## Source data
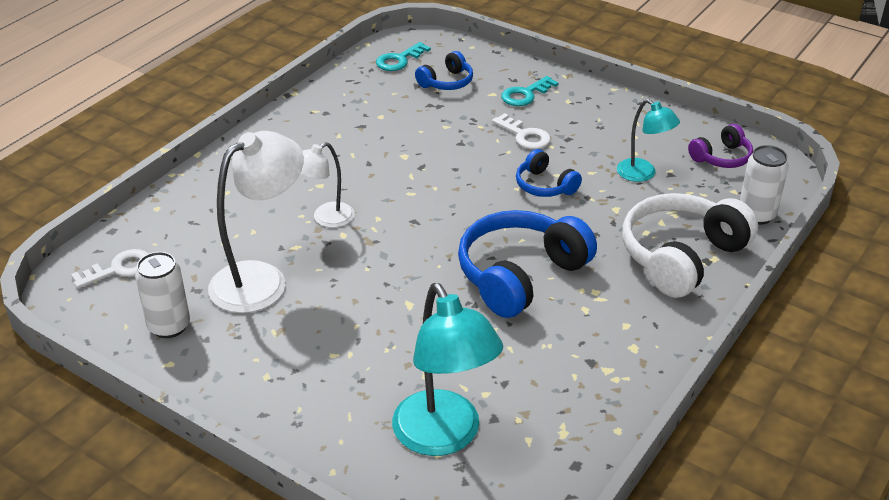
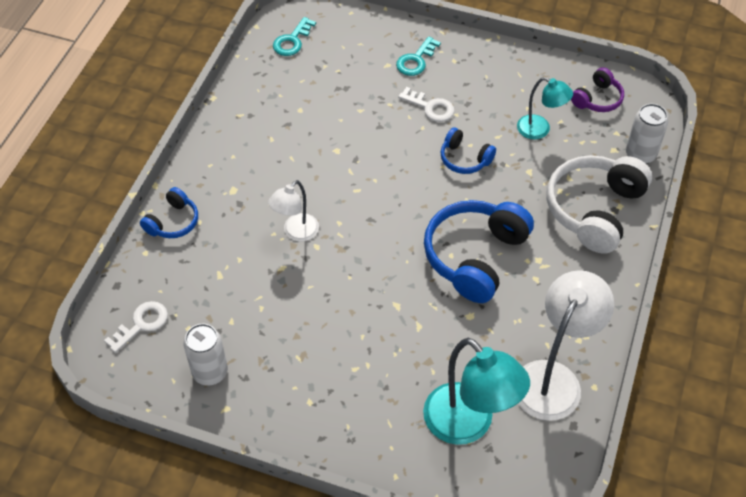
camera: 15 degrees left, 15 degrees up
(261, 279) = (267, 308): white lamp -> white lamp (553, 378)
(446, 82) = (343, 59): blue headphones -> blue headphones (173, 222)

## Work order
Repeat the material exactly. Any picture in it should be dropped.

## Your response
camera: 15 degrees left, 15 degrees up
(261, 279) = (267, 308): white lamp -> white lamp (553, 378)
(446, 82) = (343, 59): blue headphones -> blue headphones (173, 222)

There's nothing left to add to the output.